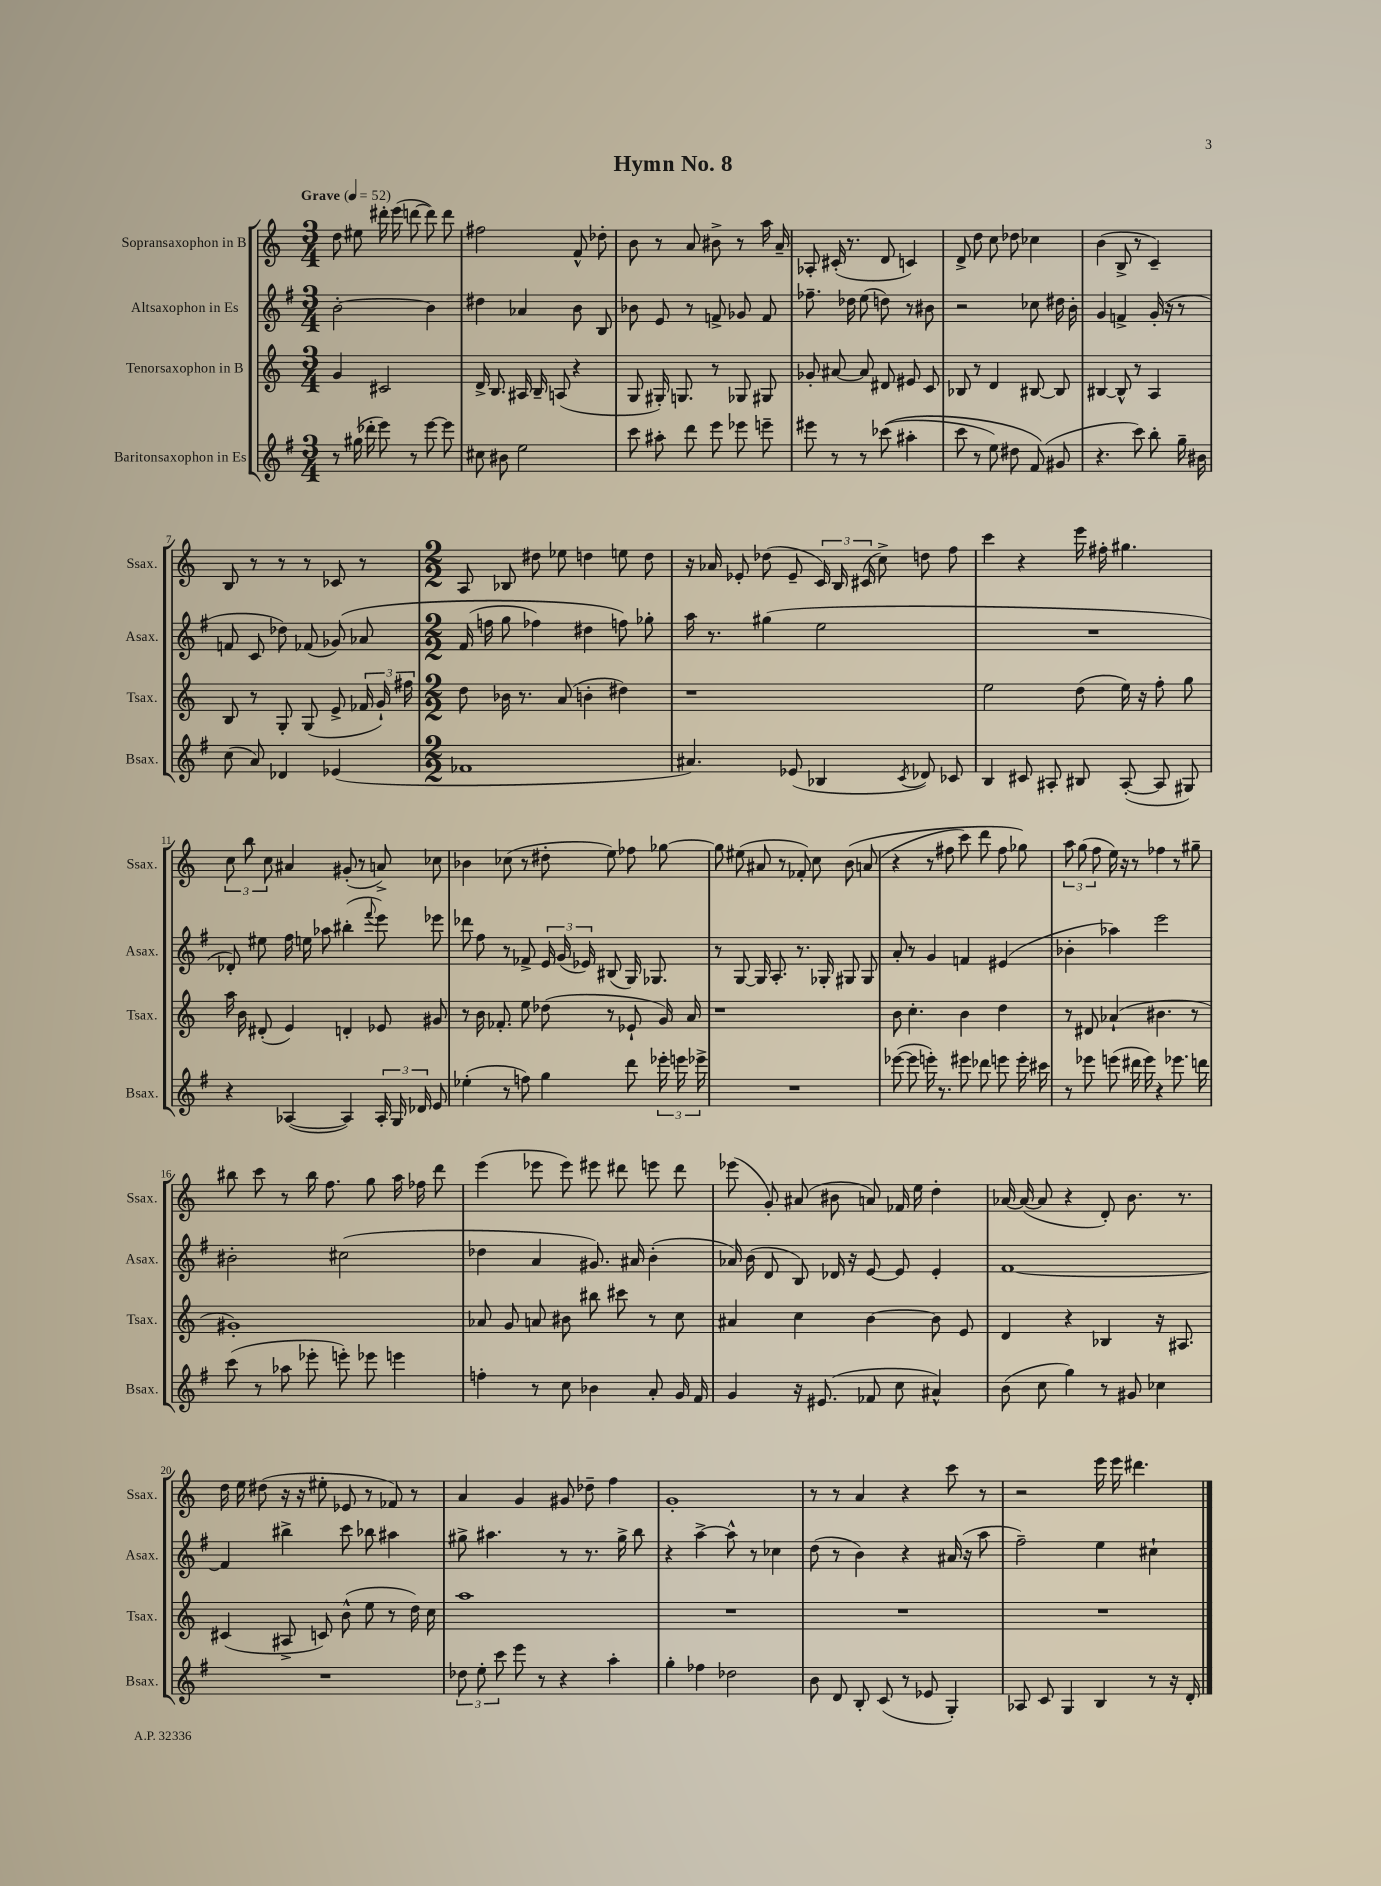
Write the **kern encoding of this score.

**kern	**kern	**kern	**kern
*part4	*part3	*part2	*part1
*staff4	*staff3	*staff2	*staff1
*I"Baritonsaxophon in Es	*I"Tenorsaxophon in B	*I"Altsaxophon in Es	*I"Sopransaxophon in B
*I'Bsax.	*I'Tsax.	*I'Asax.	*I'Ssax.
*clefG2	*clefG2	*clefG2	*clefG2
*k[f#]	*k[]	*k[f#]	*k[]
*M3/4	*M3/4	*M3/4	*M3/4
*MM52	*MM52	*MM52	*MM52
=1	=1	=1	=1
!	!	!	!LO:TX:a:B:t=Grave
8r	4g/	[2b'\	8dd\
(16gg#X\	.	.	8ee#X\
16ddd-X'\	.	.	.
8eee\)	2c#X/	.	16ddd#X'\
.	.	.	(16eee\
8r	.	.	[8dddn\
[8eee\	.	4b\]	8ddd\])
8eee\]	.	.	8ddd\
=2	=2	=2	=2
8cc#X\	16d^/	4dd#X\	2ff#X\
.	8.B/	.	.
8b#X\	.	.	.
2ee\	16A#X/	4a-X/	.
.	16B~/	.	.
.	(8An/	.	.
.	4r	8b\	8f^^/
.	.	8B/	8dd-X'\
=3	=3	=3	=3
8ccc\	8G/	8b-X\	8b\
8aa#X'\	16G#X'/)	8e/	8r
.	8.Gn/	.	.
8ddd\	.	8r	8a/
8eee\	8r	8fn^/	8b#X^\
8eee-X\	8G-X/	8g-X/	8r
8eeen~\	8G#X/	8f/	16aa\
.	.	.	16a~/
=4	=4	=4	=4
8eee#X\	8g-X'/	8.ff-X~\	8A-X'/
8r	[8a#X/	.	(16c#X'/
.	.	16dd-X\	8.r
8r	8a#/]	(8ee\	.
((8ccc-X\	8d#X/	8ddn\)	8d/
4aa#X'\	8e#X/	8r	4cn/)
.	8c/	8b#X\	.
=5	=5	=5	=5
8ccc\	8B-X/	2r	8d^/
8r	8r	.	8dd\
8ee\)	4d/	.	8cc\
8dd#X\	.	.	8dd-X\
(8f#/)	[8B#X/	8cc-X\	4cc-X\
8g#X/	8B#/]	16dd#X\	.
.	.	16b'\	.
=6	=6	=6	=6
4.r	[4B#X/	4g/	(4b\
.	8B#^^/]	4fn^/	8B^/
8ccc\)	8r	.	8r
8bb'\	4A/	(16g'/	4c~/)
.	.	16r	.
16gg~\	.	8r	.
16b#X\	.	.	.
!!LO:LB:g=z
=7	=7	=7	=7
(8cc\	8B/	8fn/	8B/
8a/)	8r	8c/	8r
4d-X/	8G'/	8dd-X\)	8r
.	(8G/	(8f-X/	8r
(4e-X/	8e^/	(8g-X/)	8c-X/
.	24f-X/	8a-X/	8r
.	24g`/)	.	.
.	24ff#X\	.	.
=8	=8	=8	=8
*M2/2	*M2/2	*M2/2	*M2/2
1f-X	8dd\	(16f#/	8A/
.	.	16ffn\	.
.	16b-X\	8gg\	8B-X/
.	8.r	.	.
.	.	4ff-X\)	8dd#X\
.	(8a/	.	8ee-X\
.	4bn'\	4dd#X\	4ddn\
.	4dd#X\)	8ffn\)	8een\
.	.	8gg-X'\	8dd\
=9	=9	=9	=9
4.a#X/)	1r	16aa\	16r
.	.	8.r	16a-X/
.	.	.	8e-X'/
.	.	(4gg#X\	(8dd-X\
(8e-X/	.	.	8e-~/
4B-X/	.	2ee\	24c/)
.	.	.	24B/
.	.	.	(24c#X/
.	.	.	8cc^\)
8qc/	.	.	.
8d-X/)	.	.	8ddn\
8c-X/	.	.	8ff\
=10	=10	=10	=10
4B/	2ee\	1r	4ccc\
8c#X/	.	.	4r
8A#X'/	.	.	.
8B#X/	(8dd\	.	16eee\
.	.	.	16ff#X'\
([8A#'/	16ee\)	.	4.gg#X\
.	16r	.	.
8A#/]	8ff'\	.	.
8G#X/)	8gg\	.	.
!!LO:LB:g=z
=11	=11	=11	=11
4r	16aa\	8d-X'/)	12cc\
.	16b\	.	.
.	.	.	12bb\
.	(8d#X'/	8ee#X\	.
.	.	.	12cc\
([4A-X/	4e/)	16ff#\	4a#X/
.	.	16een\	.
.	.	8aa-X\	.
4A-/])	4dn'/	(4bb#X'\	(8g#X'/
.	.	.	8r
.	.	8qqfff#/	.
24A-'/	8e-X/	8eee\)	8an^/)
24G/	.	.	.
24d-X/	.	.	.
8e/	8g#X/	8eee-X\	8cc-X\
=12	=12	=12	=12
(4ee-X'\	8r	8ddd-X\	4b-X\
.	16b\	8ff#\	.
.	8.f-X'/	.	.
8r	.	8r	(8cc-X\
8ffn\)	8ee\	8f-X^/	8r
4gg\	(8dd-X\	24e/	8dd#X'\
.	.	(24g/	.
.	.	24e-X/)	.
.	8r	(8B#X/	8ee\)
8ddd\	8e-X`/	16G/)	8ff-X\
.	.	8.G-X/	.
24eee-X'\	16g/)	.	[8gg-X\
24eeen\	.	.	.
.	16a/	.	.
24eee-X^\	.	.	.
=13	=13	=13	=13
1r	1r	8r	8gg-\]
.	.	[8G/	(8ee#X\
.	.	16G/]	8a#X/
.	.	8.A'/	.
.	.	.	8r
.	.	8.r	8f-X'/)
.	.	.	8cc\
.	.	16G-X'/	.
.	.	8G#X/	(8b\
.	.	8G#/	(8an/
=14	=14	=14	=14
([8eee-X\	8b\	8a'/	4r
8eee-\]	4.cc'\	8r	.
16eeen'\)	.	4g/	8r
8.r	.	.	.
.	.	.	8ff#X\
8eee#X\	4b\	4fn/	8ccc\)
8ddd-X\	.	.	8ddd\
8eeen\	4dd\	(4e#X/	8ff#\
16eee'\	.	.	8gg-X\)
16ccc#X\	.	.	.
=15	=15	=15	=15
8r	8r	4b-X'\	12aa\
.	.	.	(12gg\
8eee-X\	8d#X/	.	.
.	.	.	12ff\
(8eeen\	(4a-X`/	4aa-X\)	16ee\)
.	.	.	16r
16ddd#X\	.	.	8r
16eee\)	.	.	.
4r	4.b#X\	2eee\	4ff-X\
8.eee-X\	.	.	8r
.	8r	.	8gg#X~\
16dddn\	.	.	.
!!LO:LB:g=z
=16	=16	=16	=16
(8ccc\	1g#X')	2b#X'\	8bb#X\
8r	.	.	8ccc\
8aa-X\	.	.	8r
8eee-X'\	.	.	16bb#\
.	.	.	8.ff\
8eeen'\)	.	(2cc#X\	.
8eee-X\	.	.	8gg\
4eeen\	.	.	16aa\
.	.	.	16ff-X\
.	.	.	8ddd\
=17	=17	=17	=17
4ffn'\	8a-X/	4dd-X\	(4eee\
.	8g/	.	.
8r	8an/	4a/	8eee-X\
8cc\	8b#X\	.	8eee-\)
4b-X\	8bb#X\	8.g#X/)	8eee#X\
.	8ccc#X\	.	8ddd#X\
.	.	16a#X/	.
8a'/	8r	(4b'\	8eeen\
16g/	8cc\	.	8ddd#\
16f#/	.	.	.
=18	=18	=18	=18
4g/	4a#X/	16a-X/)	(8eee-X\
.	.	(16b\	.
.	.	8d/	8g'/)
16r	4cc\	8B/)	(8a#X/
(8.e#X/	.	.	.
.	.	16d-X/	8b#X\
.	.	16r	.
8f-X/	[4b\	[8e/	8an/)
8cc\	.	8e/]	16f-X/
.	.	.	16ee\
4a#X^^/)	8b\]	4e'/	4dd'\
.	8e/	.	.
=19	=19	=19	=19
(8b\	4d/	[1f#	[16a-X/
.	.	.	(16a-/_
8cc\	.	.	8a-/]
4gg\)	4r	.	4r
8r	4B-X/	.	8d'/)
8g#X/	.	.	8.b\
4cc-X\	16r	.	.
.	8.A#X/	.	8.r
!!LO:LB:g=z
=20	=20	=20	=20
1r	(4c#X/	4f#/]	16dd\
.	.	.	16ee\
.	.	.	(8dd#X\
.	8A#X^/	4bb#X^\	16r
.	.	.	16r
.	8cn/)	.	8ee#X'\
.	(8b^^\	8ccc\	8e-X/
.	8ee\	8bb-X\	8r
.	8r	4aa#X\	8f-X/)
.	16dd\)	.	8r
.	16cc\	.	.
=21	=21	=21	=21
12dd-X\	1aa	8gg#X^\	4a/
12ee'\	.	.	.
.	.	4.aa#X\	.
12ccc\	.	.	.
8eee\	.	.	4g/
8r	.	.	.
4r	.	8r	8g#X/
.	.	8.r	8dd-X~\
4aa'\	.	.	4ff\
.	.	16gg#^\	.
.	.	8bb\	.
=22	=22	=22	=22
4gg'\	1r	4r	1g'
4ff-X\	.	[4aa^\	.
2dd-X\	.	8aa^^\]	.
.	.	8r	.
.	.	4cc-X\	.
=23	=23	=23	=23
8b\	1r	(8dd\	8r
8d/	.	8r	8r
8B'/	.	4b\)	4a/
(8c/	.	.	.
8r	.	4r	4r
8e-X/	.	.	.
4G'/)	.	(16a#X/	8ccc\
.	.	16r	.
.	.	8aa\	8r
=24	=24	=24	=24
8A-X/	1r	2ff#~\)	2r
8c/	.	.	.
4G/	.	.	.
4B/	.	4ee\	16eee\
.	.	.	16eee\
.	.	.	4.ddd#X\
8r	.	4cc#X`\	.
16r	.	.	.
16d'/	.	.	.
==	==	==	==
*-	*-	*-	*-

* _TASK STATEMENT_:
List every line above that contains the string "kern". Case counts, so match uppercase and lowercase letters exactly.

* _TASK OUTPUT_:
Write the **kern encoding of this score.
**kern	**kern	**kern	**kern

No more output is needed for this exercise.